[Entries shown]
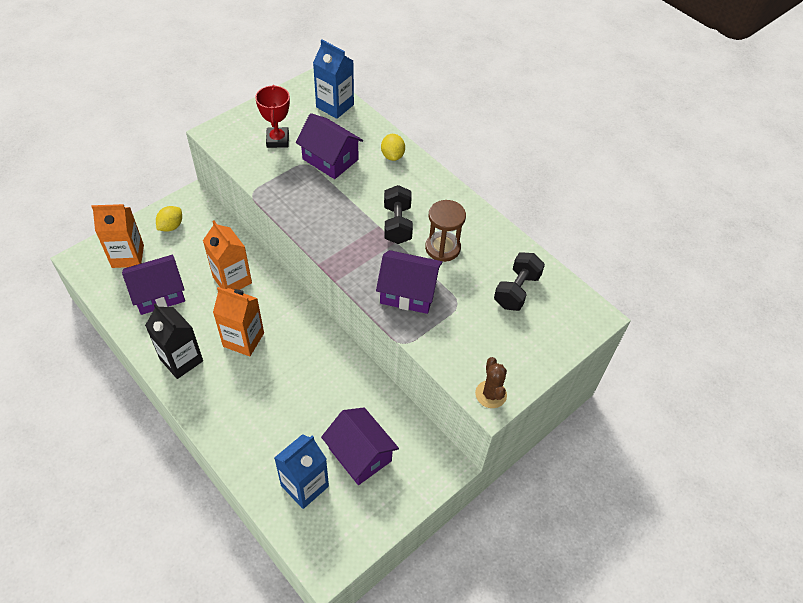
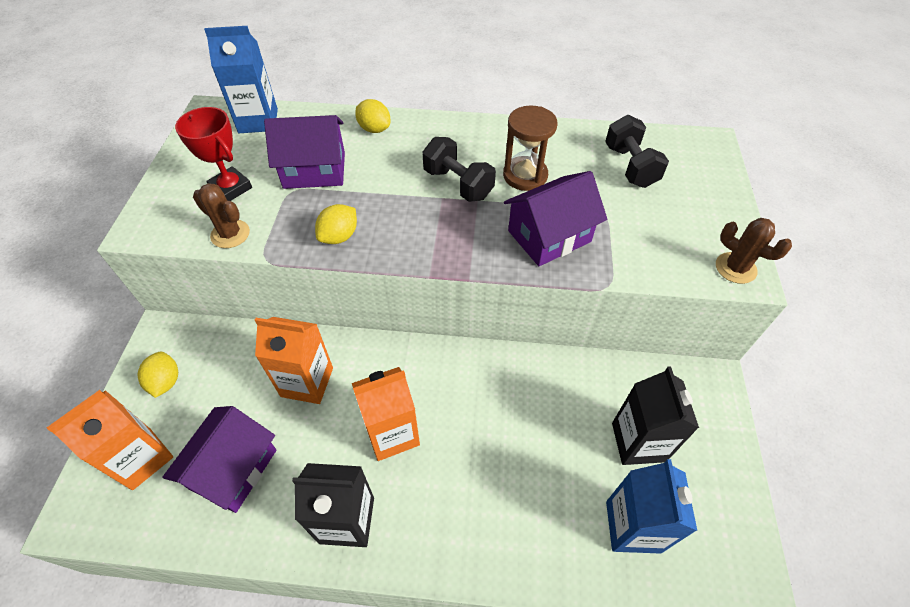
camera: 40 degrees left, 0 degrees up
(250, 167) = (230, 234): none -> brown cactus
(299, 208) = (339, 236): none -> yellow lemon
(360, 454) = (638, 442): purple house -> black carton

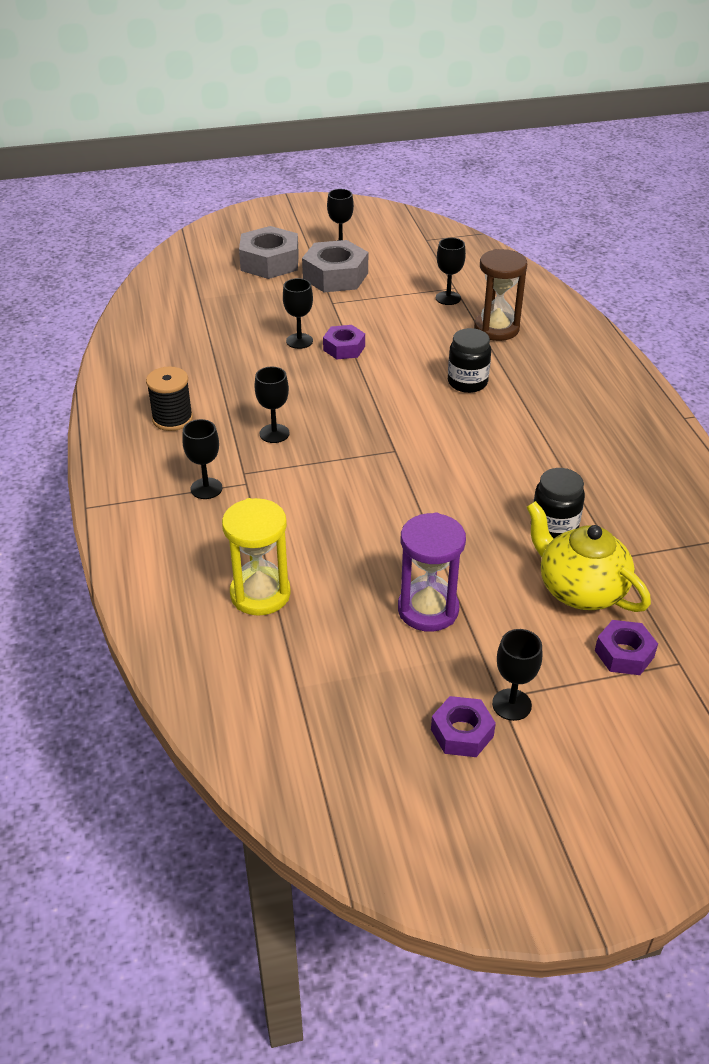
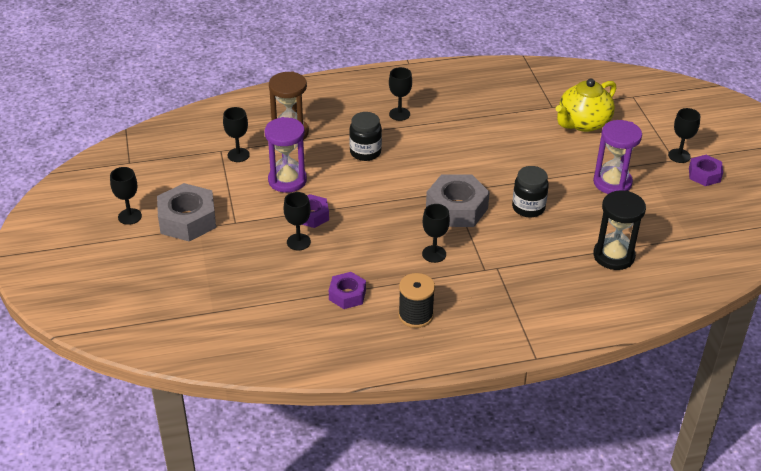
camera: 90 degrees left, 0 degrees up
(206, 488) = (506, 289): black goblet -> black goblet (399, 114)
(260, 594) = (613, 256): yellow hourglass -> black hourglass
(269, 262) = (150, 264): grey nut -> grey nut (456, 208)
(405, 330) = (287, 180): none -> purple hourglass
(554, 528) = (528, 127): black jar -> black jar (528, 208)
(624, 654) = (631, 113): purple nut -> purple nut (347, 295)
[/Entries shown]
[Aim of the exercise]
Copy every line of the listing containing the string "purple".

[Written solution]
(360, 454) = (638, 442): purple house -> black carton
(405, 330) = (287, 180): none -> purple hourglass
(624, 654) = (631, 113): purple nut -> purple nut (347, 295)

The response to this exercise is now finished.